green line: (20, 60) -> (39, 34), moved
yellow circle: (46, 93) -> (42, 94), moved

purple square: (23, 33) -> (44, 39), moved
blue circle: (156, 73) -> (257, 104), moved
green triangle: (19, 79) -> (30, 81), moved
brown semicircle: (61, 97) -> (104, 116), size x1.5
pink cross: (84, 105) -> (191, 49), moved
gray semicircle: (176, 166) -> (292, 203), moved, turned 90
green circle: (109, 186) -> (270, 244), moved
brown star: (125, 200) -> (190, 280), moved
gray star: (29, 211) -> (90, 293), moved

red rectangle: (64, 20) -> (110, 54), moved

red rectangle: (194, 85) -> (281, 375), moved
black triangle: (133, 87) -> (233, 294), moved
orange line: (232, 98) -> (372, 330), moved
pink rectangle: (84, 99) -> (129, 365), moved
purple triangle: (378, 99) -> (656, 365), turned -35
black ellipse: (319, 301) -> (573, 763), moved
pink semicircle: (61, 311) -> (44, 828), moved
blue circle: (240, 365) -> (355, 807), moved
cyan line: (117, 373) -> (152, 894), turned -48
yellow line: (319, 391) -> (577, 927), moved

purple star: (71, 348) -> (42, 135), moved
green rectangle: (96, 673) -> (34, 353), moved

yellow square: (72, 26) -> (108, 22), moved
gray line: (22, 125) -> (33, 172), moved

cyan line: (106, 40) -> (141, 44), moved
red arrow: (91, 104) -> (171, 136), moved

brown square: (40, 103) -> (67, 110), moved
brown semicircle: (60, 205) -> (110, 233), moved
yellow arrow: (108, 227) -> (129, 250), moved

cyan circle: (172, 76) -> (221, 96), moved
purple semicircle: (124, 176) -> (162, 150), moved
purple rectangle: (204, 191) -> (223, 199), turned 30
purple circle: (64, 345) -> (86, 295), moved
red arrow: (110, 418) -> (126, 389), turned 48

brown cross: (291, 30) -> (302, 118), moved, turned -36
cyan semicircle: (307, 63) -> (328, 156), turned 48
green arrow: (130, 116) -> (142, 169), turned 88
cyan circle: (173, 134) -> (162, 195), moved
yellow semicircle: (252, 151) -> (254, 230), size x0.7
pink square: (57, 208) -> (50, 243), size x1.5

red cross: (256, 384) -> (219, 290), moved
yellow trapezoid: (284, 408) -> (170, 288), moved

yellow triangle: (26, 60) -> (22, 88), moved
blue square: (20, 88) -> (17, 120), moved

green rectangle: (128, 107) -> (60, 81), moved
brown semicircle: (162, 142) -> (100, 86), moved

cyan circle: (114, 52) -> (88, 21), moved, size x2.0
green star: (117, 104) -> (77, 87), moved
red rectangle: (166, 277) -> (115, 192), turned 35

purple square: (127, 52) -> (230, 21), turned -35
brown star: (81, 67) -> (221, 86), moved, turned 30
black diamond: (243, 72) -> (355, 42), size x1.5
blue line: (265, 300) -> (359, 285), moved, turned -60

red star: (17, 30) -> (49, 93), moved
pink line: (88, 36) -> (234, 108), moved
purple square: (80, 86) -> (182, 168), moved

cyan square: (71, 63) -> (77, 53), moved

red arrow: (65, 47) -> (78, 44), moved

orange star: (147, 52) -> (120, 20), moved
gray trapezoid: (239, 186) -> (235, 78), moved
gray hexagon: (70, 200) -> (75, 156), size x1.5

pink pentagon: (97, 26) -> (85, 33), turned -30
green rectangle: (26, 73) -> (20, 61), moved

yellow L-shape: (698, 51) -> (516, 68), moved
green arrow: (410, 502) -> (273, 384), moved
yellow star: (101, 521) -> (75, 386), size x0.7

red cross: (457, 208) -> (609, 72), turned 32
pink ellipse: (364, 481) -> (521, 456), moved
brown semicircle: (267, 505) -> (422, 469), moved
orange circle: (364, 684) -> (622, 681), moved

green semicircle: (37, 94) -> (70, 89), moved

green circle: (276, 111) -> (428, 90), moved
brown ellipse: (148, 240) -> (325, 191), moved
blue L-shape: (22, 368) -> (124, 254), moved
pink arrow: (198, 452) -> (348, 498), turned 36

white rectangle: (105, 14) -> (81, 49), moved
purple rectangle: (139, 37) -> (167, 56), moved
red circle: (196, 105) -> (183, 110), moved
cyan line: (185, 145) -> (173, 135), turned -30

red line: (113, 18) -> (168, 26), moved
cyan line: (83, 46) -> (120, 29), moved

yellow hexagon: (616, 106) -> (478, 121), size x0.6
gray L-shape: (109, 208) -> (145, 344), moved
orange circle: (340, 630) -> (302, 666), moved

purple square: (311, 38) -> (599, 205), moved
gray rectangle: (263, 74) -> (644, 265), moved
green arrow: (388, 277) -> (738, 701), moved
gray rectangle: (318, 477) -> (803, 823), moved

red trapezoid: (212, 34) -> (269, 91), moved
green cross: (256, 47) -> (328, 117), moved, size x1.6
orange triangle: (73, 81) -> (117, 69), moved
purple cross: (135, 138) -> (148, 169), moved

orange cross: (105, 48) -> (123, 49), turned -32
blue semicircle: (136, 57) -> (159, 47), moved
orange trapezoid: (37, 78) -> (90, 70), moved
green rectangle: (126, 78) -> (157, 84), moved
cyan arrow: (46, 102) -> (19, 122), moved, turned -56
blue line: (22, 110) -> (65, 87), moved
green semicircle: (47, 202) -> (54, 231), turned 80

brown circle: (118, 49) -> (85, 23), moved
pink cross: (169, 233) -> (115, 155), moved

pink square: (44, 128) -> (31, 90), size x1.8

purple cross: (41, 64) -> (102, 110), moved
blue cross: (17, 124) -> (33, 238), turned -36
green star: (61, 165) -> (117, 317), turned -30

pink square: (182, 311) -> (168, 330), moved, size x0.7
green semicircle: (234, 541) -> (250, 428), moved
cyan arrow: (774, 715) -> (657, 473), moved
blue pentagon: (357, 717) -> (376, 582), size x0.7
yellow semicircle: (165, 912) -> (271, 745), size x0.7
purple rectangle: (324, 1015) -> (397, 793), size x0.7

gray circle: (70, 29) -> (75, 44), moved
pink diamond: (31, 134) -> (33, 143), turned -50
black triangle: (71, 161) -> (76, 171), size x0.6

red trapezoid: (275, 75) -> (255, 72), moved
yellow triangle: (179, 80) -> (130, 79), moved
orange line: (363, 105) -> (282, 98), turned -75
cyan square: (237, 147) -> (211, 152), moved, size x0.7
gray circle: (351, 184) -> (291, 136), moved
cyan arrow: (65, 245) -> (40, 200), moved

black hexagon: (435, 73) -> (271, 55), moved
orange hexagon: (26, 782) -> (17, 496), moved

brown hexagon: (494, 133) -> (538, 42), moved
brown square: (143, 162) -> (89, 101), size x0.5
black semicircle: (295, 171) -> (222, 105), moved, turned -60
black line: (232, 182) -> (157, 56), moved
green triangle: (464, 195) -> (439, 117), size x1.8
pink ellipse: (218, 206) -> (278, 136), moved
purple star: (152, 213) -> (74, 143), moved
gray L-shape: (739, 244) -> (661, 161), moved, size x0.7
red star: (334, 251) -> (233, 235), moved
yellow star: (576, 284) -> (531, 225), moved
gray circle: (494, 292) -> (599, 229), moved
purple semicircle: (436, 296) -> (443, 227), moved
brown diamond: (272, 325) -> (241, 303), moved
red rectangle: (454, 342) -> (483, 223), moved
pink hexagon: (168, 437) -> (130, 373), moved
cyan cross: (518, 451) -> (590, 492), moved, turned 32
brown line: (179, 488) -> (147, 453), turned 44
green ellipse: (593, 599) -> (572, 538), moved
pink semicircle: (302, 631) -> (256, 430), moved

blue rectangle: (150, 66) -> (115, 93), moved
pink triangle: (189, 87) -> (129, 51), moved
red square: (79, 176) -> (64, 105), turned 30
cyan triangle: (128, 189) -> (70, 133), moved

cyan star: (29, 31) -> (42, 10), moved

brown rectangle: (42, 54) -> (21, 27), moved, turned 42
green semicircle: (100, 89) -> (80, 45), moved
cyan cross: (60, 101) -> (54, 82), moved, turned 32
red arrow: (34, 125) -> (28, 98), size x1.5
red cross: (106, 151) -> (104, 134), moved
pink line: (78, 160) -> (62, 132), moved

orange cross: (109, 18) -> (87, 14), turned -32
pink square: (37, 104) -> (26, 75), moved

* Exercise goal: In the data above, retype exactly and only the lines between the one holding "yellow circle: (46, 93) -> (42, 94), moved" and the one holding "yellow square: (72, 26) -> (108, 22), moved", inclusive.

* Response to the task:
yellow circle: (46, 93) -> (42, 94), moved

purple square: (23, 33) -> (44, 39), moved
blue circle: (156, 73) -> (257, 104), moved
green triangle: (19, 79) -> (30, 81), moved
brown semicircle: (61, 97) -> (104, 116), size x1.5
pink cross: (84, 105) -> (191, 49), moved
gray semicircle: (176, 166) -> (292, 203), moved, turned 90
green circle: (109, 186) -> (270, 244), moved
brown star: (125, 200) -> (190, 280), moved
gray star: (29, 211) -> (90, 293), moved

red rectangle: (64, 20) -> (110, 54), moved

red rectangle: (194, 85) -> (281, 375), moved
black triangle: (133, 87) -> (233, 294), moved
orange line: (232, 98) -> (372, 330), moved
pink rectangle: (84, 99) -> (129, 365), moved
purple triangle: (378, 99) -> (656, 365), turned -35
black ellipse: (319, 301) -> (573, 763), moved
pink semicircle: (61, 311) -> (44, 828), moved
blue circle: (240, 365) -> (355, 807), moved
cyan line: (117, 373) -> (152, 894), turned -48
yellow line: (319, 391) -> (577, 927), moved

purple star: (71, 348) -> (42, 135), moved
green rectangle: (96, 673) -> (34, 353), moved

yellow square: (72, 26) -> (108, 22), moved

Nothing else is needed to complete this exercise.